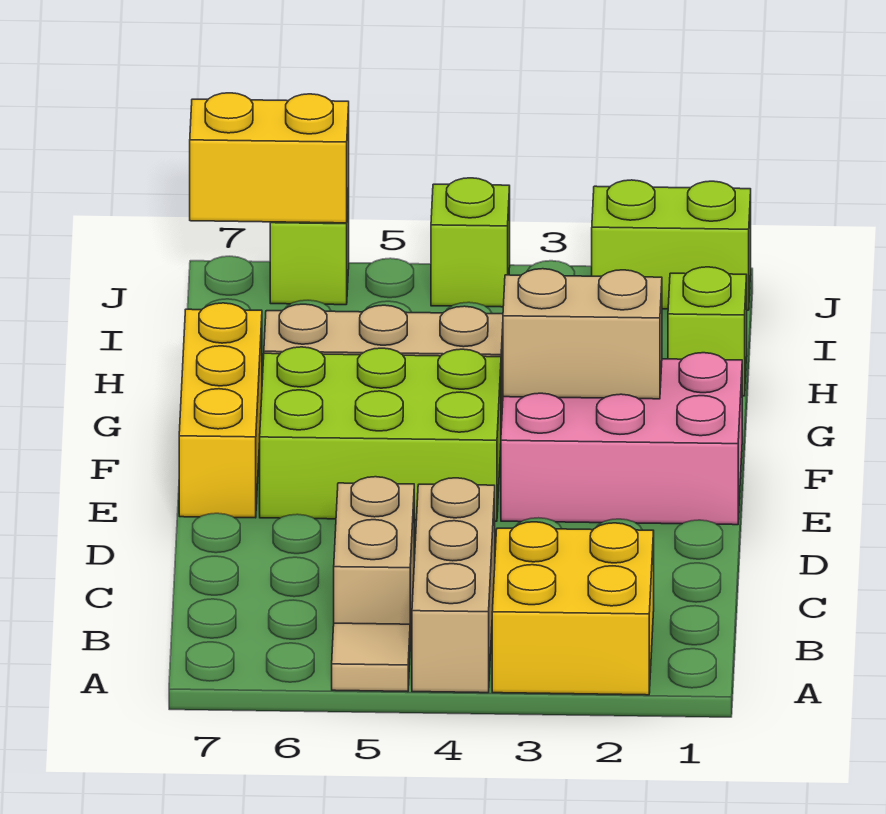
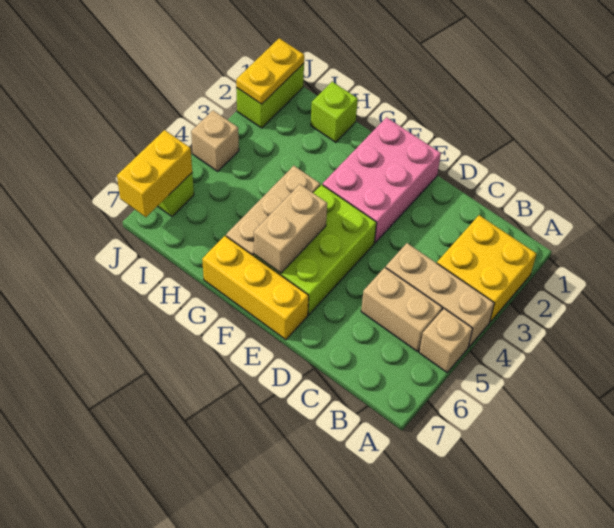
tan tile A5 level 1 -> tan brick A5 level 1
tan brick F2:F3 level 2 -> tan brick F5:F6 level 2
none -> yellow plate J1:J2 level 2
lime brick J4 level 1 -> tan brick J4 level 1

- _Exercise instructions_:
Minus its pictures, the full listing should be copied verbatim.

- _Response box_:
tan tile A5 level 1 -> tan brick A5 level 1
tan brick F2:F3 level 2 -> tan brick F5:F6 level 2
none -> yellow plate J1:J2 level 2
lime brick J4 level 1 -> tan brick J4 level 1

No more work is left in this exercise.